## Exercise prompt:
Word for word, copy the data that follows and skip its pictures.

------------

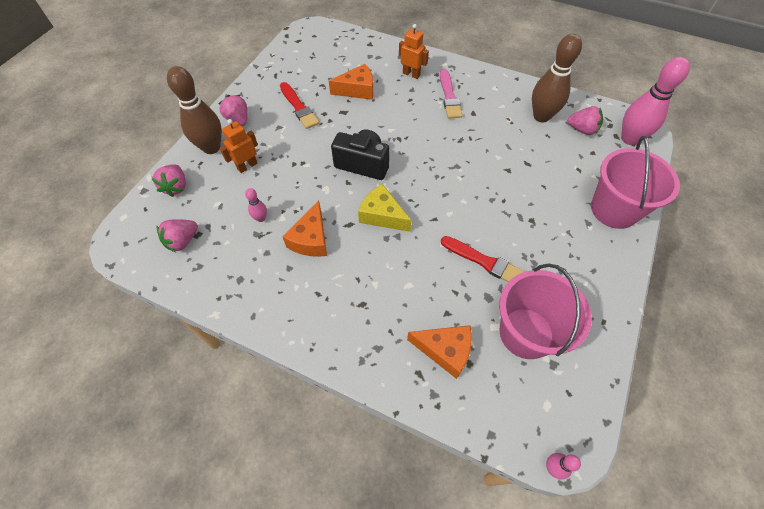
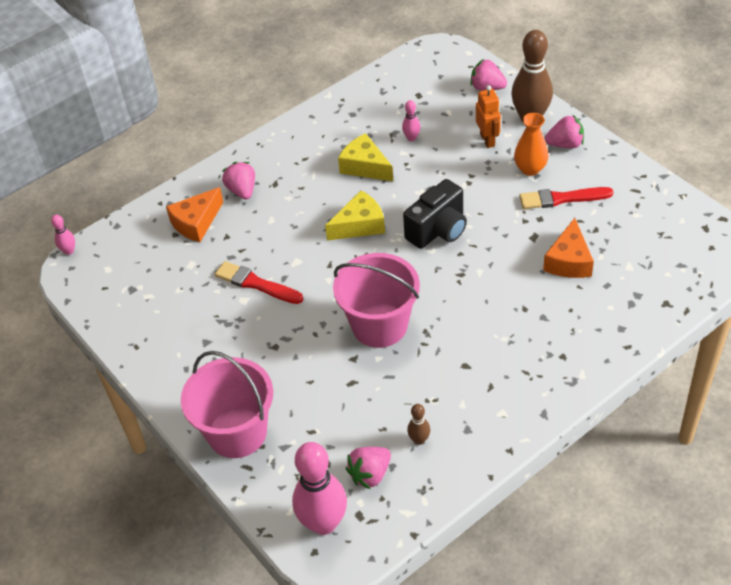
camera: 120 degrees right, 10 degrees down
pink strawberry [156,219,198,252] -> pink strawberry moved to [222,162,255,200]
orange cheese [282,201,327,257] -> yellow cheese [338,133,393,181]
orange robot [399,24,429,79] -> none
pink brush [440,69,462,119] -> none
red brush [441,236,525,282] -> red brush turned 60 degrees clockwise [215,261,303,304]
pink bucket [499,264,592,359] -> pink bucket moved to [333,253,420,348]
brown bowling pin [532,34,582,122] -> brown bowling pin [407,404,430,445], size x0.45
none -> orange vase [514,113,549,176]

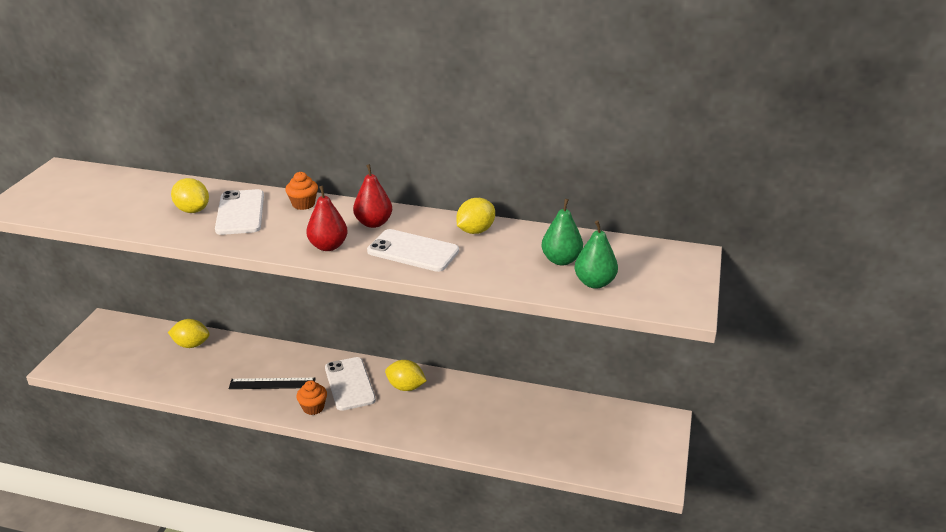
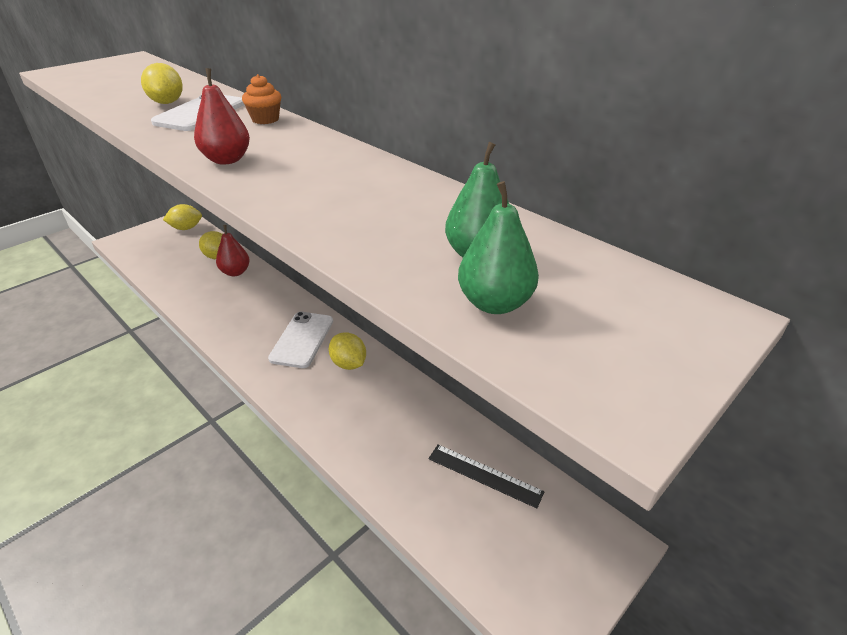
camera: 30 degrees right, 5 degrees up
black ruler [229,378,316,389] -> black ruler moved to [428,444,545,508]
orange cupcake [296,380,327,415] -> none
red pear [353,164,392,228] -> red pear moved to [216,225,250,276]
white phone [367,229,459,272] -> none
yellow lemon [456,198,495,234] -> yellow lemon moved to [163,204,202,230]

------------

## Output below:
camera: 120 degrees right, 10 degrees down
pink strawberry [156,219,198,252] -> pink strawberry moved to [222,162,255,200]
orange cheese [282,201,327,257] -> yellow cheese [338,133,393,181]
orange robot [399,24,429,79] -> none
pink brush [440,69,462,119] -> none
red brush [441,236,525,282] -> red brush turned 60 degrees clockwise [215,261,303,304]
pink bucket [499,264,592,359] -> pink bucket moved to [333,253,420,348]
brown bowling pin [532,34,582,122] -> brown bowling pin [407,404,430,445], size x0.45
none -> orange vase [514,113,549,176]

camera: 30 degrees right, 5 degrees up
black ruler [229,378,316,389] -> black ruler moved to [428,444,545,508]
orange cupcake [296,380,327,415] -> none
red pear [353,164,392,228] -> red pear moved to [216,225,250,276]
white phone [367,229,459,272] -> none
yellow lemon [456,198,495,234] -> yellow lemon moved to [163,204,202,230]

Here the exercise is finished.